= EXTRACTED DATA =
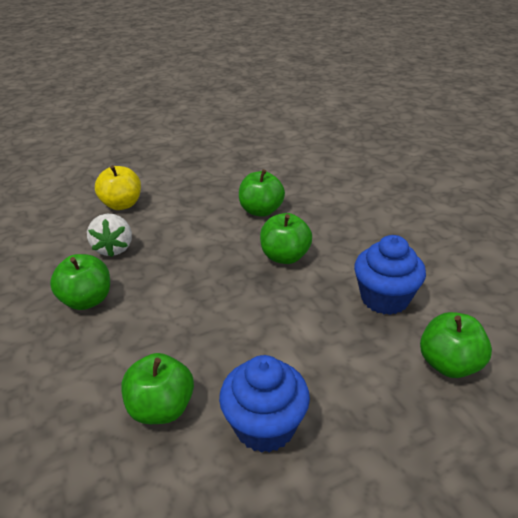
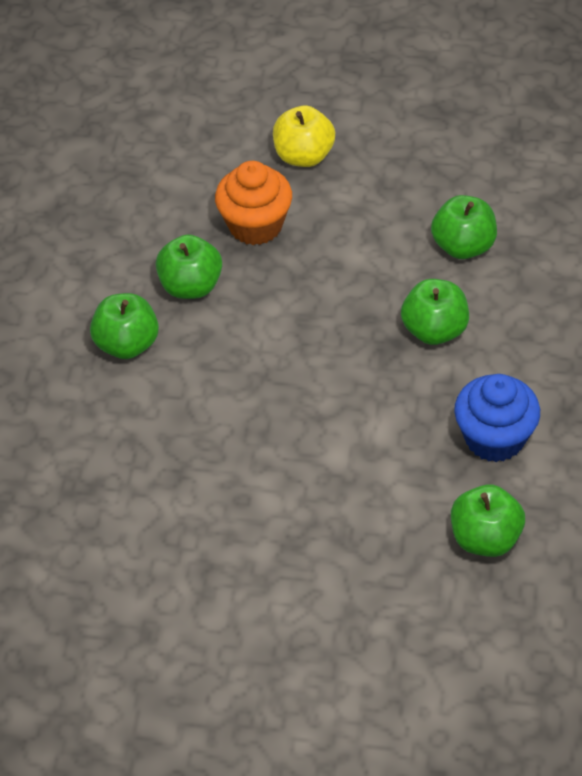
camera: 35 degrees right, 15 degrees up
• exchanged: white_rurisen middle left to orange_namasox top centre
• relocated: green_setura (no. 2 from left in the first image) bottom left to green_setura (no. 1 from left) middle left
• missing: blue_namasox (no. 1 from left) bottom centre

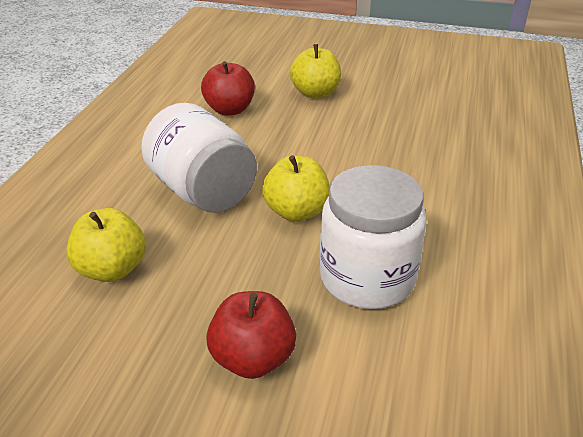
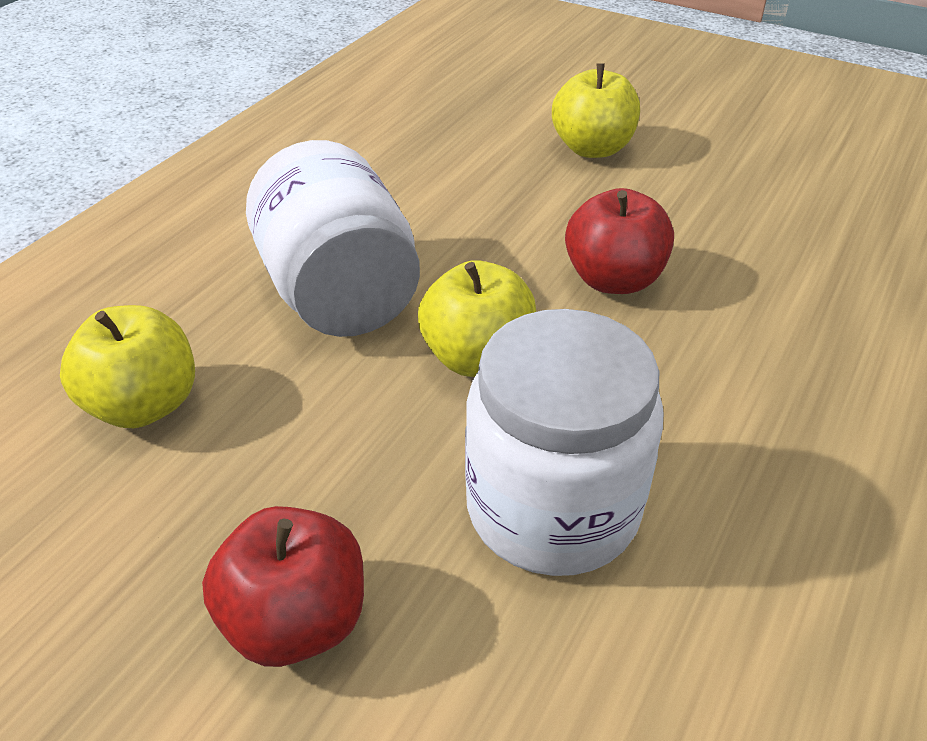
camera: 15 degrees right, 5 degrees up
• relocated: red_setura (no. 1 from left in the first image) top centre to red_setura (no. 2 from left) top right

= WORK REQUIRED =
Repeat all the material exactly, but keep pictures out of the copy.

= RESPONSE BELOW =
camera: 35 degrees right, 15 degrees up
• exchanged: white_rurisen middle left to orange_namasox top centre
• relocated: green_setura (no. 2 from left in the first image) bottom left to green_setura (no. 1 from left) middle left
• missing: blue_namasox (no. 1 from left) bottom centre

camera: 15 degrees right, 5 degrees up
• relocated: red_setura (no. 1 from left in the first image) top centre to red_setura (no. 2 from left) top right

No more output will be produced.